## Dataset section
|---|
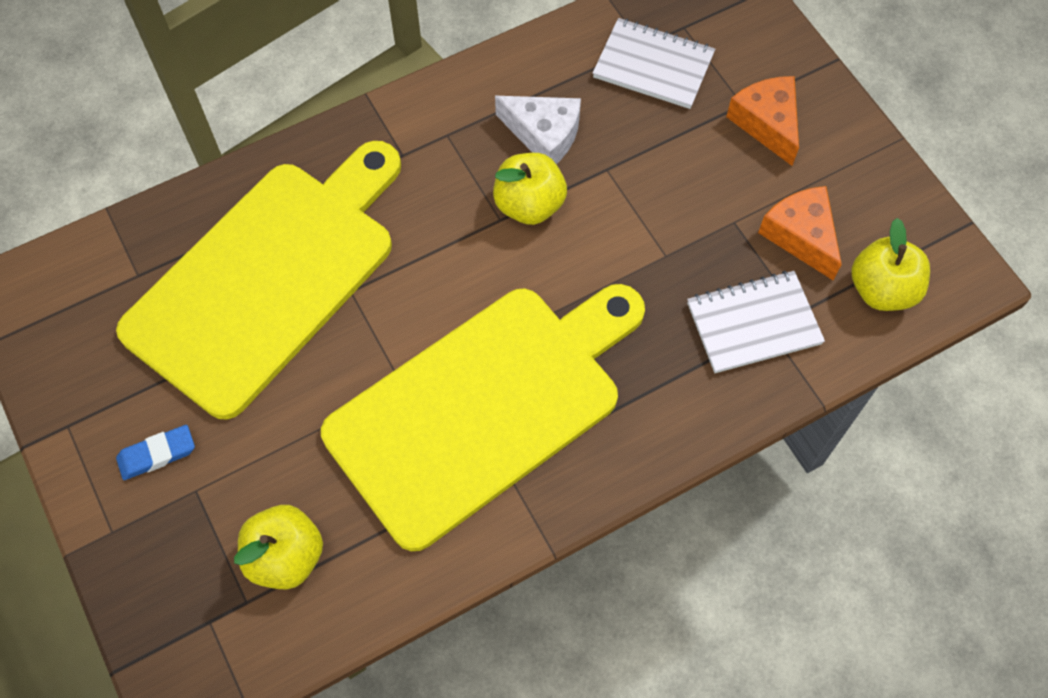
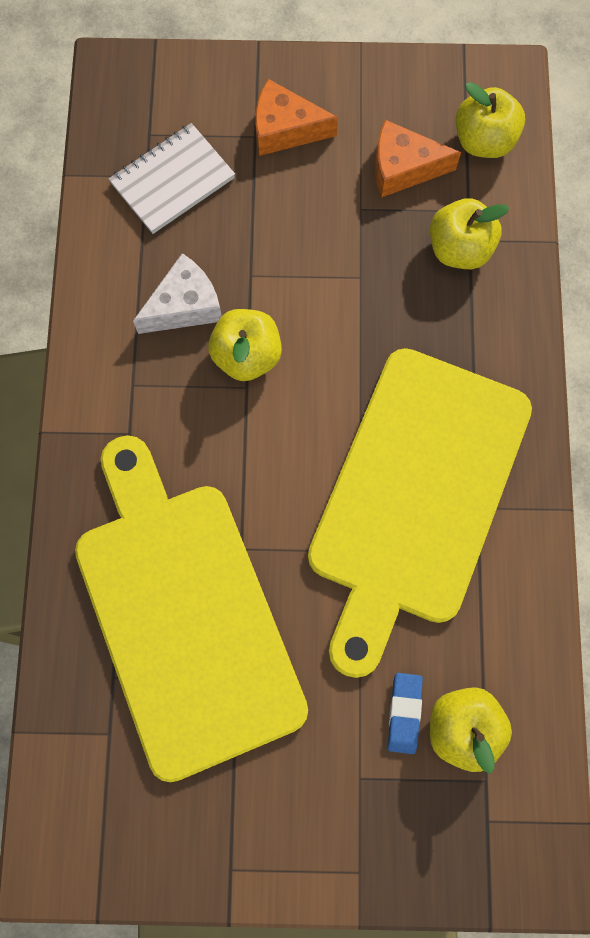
camera: 60 degrees left, 10 degrees up
(157, 454) = (306, 798): blue eraser -> blue eraser (404, 713)
(483, 407) = (415, 496): yellow cutting board -> yellow cutting board turned 150 degrees counterclockwise
(753, 324) = (459, 249): white notebook -> yellow apple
|---|
An exact copy of the listing above, minus its pictures, is what is needed here.

camera: 60 degrees left, 10 degrees up
(157, 454) = (306, 798): blue eraser -> blue eraser (404, 713)
(483, 407) = (415, 496): yellow cutting board -> yellow cutting board turned 150 degrees counterclockwise
(753, 324) = (459, 249): white notebook -> yellow apple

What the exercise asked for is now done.